### What needs to be done
Once the line with "R2: 15k (W1, W6) -> 3.9k (W1, W6)" is found in the data, output it and each following line exactly, up to and including the line with "R5: 22k (N009, N013) -> 51k (N009, N013)", and nothing before or after.

### The data
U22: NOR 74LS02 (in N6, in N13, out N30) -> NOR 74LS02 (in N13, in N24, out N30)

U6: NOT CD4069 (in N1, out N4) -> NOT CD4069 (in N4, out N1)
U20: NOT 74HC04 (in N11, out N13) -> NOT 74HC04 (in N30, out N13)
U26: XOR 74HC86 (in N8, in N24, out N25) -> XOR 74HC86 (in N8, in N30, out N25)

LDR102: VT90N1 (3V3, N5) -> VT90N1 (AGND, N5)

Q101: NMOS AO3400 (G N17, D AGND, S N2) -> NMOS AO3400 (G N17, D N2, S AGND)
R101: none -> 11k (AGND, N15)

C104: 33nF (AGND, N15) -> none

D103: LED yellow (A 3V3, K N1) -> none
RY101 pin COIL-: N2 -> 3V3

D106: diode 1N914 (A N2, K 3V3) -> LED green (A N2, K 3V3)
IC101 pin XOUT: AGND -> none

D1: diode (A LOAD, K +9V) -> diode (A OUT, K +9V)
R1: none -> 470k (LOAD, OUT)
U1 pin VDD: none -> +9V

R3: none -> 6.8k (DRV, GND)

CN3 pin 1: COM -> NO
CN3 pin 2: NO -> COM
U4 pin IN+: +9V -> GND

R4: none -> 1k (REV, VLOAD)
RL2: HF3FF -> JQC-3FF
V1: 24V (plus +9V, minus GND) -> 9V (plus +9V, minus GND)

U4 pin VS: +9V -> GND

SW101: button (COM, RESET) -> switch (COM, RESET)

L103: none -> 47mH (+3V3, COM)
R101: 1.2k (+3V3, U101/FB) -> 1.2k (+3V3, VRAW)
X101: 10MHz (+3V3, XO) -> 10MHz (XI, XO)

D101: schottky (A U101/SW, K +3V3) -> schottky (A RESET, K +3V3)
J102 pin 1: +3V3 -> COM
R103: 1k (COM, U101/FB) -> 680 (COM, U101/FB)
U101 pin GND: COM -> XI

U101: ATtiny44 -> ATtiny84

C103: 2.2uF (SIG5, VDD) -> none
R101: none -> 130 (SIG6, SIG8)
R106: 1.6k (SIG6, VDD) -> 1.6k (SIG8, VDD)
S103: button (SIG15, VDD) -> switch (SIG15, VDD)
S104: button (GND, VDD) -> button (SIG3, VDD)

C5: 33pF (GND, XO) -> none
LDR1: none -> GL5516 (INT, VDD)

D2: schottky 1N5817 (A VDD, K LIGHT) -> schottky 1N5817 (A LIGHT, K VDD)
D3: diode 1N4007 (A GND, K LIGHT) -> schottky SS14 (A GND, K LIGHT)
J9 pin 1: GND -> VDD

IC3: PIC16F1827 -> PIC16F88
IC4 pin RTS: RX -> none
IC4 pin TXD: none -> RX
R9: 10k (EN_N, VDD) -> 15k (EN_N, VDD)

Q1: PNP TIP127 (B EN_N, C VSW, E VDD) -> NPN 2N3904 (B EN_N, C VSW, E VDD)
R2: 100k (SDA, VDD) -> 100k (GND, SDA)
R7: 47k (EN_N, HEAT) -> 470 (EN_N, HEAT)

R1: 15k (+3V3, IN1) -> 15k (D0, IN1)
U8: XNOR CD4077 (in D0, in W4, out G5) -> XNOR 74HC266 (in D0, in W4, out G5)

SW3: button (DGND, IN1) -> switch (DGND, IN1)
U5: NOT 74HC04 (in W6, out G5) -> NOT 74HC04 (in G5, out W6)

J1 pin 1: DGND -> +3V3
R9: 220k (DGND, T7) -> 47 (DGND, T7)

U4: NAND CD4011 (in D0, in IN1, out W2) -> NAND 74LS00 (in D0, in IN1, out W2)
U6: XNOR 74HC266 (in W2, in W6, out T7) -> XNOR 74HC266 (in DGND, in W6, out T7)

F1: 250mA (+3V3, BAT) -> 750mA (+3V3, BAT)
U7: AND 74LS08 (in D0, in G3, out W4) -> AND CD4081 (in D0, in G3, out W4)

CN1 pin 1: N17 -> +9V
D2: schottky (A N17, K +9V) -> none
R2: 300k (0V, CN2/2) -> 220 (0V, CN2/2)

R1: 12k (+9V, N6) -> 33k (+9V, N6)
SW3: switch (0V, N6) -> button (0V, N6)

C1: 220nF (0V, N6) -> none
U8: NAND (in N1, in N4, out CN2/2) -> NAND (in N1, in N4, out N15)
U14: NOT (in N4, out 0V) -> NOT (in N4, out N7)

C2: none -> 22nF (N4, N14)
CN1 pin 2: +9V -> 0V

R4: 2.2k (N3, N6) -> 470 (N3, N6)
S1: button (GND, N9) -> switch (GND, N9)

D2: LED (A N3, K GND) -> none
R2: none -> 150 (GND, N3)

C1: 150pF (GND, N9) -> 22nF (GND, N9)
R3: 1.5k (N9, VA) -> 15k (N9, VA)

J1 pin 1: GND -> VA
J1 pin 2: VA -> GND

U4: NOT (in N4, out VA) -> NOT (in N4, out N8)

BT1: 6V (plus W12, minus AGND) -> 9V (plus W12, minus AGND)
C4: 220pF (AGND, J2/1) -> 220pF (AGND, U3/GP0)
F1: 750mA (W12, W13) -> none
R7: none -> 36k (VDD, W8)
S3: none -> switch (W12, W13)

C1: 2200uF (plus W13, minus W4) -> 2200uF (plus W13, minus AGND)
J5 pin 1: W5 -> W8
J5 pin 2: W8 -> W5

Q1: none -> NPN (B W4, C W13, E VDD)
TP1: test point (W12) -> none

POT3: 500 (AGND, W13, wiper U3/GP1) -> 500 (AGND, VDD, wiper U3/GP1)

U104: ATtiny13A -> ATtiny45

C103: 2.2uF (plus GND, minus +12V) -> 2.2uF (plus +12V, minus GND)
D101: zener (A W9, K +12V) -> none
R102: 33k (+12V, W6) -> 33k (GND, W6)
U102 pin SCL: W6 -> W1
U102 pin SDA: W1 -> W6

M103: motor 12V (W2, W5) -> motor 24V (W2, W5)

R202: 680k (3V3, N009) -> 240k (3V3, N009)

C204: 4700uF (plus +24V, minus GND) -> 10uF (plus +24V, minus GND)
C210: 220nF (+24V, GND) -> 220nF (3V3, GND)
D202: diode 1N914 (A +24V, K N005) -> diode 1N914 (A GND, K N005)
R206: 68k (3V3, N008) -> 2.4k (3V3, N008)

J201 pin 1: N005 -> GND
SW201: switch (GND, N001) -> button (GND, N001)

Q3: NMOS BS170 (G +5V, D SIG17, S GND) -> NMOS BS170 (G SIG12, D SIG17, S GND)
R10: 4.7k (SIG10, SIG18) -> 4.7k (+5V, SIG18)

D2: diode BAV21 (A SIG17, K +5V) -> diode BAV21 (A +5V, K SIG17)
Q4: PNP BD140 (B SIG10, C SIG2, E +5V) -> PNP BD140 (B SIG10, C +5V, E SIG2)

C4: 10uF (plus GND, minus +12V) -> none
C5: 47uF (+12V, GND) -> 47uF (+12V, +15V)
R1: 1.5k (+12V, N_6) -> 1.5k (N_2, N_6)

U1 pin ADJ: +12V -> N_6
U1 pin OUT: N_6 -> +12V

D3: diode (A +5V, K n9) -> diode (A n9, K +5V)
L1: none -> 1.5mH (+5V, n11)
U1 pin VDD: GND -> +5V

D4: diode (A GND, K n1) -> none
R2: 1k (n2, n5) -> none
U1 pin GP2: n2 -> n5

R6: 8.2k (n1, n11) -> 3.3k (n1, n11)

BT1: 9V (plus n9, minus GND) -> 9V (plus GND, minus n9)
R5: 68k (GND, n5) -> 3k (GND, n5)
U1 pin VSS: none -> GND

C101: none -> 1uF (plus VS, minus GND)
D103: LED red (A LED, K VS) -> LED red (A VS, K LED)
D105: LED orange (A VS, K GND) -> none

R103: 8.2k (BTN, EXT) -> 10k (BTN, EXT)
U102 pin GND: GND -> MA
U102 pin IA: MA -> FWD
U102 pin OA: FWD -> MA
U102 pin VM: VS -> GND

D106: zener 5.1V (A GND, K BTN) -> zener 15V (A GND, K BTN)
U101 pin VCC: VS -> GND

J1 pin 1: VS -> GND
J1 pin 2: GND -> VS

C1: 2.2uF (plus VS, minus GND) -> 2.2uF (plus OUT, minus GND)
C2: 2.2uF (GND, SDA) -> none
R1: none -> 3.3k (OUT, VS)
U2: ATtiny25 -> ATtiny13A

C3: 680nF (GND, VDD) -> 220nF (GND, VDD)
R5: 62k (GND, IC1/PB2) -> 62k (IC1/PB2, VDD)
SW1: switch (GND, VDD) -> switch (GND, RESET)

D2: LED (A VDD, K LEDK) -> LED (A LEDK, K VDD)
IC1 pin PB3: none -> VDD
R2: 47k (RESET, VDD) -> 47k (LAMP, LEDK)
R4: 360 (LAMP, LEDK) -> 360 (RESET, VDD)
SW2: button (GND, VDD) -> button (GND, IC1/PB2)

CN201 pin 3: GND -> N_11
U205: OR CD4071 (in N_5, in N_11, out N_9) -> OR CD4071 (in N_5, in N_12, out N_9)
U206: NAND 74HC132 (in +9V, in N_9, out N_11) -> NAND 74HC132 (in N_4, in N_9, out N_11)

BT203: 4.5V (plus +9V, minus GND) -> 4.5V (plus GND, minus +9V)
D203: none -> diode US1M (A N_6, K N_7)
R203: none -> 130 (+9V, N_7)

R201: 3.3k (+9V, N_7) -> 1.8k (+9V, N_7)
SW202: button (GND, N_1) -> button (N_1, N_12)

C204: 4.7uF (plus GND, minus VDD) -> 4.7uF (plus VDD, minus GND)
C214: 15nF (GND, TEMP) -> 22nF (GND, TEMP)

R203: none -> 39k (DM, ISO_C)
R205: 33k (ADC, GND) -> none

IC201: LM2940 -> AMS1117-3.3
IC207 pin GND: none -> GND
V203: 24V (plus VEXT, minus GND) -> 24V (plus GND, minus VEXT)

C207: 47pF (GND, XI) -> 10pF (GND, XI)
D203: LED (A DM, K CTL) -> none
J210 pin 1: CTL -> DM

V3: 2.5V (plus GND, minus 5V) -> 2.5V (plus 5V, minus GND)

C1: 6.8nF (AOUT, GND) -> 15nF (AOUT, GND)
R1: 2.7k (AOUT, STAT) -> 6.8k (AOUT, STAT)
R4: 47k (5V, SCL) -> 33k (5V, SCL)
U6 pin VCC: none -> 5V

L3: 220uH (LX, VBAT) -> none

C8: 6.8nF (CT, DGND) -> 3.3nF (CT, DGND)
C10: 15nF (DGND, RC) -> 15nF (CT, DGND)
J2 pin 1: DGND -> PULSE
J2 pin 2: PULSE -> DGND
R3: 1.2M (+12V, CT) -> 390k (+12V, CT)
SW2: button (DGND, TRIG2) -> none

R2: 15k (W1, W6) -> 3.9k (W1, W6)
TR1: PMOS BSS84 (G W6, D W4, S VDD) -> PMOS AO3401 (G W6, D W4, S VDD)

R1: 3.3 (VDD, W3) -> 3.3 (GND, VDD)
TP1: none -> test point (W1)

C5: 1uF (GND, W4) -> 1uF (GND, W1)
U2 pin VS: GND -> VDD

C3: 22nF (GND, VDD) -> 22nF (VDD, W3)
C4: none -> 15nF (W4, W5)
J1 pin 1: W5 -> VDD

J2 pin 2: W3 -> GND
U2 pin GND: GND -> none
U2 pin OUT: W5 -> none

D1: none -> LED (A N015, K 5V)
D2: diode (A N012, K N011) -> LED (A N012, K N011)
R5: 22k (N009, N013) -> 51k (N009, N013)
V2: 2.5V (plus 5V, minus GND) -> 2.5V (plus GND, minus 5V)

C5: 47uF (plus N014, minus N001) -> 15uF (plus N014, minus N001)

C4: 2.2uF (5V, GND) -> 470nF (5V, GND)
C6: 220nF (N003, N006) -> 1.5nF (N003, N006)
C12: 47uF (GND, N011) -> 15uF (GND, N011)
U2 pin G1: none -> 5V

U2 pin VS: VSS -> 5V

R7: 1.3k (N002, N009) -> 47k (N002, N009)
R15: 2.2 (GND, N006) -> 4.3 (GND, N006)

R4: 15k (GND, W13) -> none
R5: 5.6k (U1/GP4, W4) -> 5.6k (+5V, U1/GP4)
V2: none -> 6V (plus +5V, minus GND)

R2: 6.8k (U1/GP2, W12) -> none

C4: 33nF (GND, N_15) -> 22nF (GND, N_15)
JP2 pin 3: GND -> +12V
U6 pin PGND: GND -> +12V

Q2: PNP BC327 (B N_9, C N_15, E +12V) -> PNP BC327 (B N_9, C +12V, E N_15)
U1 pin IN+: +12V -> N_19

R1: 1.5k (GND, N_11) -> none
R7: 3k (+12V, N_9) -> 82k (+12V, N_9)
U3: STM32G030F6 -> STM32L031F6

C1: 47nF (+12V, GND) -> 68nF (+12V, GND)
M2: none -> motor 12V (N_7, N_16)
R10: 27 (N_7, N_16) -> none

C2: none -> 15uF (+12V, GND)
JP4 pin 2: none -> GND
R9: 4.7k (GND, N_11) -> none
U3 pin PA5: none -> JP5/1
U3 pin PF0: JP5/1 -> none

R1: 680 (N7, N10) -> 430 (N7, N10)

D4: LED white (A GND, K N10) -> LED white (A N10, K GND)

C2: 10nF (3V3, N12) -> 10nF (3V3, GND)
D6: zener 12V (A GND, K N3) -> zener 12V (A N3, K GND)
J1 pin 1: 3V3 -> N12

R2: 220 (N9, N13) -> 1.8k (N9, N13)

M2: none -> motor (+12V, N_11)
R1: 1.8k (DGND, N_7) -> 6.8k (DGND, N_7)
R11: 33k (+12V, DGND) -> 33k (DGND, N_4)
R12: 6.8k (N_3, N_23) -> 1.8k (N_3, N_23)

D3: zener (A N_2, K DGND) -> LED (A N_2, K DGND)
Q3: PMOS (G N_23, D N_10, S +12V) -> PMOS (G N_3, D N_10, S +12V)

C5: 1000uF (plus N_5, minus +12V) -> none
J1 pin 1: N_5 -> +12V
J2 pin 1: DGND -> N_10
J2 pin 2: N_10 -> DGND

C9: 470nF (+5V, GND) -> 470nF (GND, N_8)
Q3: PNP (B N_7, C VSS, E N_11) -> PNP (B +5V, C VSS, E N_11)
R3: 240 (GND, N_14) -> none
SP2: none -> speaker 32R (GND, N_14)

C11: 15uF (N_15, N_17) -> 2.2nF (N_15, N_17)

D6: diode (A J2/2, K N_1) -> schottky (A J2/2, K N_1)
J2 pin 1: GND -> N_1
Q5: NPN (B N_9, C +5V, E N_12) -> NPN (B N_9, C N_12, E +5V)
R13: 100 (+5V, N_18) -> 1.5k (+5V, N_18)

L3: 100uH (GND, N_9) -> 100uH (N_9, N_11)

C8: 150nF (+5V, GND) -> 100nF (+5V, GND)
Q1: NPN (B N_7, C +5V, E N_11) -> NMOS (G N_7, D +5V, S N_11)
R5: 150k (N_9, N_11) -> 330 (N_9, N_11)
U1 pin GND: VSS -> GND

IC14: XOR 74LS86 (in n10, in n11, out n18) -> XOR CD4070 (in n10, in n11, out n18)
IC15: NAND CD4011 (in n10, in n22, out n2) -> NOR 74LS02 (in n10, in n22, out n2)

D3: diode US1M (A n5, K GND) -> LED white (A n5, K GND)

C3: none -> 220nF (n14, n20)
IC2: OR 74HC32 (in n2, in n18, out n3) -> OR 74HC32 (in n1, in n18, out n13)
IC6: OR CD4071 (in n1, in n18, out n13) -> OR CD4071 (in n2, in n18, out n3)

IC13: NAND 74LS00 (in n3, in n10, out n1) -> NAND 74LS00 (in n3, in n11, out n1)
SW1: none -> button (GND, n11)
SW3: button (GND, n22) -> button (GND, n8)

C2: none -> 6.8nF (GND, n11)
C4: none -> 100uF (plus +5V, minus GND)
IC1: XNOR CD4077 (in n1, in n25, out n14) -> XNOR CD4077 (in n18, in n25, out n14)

### Response to this task
R2: 15k (W1, W6) -> 3.9k (W1, W6)
TR1: PMOS BSS84 (G W6, D W4, S VDD) -> PMOS AO3401 (G W6, D W4, S VDD)

R1: 3.3 (VDD, W3) -> 3.3 (GND, VDD)
TP1: none -> test point (W1)

C5: 1uF (GND, W4) -> 1uF (GND, W1)
U2 pin VS: GND -> VDD

C3: 22nF (GND, VDD) -> 22nF (VDD, W3)
C4: none -> 15nF (W4, W5)
J1 pin 1: W5 -> VDD

J2 pin 2: W3 -> GND
U2 pin GND: GND -> none
U2 pin OUT: W5 -> none

D1: none -> LED (A N015, K 5V)
D2: diode (A N012, K N011) -> LED (A N012, K N011)
R5: 22k (N009, N013) -> 51k (N009, N013)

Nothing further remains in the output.